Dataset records
•••••

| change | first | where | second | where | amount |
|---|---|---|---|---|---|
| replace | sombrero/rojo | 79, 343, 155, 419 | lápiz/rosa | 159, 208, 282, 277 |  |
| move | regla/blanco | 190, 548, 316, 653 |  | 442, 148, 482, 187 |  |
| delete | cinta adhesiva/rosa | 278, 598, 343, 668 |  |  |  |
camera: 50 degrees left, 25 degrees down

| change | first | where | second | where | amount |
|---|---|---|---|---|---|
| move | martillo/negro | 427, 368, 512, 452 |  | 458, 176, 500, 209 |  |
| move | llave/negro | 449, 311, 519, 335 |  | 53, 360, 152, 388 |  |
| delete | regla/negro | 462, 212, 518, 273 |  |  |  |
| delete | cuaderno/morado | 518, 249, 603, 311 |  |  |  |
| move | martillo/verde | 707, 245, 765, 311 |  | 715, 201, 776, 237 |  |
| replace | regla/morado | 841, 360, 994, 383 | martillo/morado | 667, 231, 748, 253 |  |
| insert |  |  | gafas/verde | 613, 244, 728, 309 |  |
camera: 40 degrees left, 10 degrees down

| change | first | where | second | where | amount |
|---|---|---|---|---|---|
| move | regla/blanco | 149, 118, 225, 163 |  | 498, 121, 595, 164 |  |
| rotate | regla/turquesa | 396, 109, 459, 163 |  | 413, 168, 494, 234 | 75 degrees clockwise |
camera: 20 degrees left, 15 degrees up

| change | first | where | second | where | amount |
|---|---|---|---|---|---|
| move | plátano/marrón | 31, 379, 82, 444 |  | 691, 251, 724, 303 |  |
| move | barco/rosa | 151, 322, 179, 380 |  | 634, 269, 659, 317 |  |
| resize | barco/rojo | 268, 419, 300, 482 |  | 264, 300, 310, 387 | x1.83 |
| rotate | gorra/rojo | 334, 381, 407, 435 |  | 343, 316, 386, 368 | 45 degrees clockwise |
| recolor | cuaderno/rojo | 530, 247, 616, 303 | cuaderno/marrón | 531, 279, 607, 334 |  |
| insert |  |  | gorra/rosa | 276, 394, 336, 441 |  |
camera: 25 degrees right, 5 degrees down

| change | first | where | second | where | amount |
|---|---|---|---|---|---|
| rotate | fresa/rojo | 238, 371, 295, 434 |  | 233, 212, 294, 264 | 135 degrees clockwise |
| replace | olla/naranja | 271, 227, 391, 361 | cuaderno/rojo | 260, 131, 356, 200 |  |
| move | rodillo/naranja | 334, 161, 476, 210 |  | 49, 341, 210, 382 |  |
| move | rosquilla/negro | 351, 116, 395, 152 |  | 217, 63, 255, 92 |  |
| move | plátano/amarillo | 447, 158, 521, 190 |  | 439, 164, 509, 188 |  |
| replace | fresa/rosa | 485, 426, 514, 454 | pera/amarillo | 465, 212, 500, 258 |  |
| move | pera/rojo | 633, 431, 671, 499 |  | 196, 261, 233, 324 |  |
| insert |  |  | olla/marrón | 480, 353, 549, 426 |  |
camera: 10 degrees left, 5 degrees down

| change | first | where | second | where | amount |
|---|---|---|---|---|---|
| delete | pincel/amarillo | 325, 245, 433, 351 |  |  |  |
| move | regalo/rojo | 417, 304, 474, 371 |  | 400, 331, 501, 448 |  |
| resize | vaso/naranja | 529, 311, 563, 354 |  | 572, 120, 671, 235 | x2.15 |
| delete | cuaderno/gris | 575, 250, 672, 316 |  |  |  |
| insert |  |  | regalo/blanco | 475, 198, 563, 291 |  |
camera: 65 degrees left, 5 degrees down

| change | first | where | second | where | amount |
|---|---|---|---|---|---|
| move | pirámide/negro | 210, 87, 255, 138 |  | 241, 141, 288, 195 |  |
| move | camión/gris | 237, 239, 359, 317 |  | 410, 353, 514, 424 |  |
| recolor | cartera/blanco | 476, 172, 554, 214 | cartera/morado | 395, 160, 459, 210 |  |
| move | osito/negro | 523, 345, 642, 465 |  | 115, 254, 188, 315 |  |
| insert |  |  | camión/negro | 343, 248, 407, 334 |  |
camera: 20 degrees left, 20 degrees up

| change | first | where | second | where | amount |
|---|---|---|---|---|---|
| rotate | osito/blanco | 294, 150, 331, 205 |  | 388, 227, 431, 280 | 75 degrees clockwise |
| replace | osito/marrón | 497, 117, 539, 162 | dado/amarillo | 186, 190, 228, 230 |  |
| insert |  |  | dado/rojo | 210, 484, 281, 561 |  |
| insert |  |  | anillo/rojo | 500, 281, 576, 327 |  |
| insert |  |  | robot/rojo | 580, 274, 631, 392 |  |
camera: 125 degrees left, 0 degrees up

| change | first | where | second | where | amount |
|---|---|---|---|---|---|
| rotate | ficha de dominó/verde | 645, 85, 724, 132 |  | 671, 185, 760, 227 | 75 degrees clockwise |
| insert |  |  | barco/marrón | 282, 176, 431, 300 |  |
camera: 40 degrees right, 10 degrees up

•••••

**Exercise**. From the data above, output only the lines between the line containing "move | barco/rosa" and the line containing "45 degrees clockwise |", inclusive, exactly as written.

**Exercise output**.
| move | barco/rosa | 151, 322, 179, 380 |  | 634, 269, 659, 317 |  |
| resize | barco/rojo | 268, 419, 300, 482 |  | 264, 300, 310, 387 | x1.83 |
| rotate | gorra/rojo | 334, 381, 407, 435 |  | 343, 316, 386, 368 | 45 degrees clockwise |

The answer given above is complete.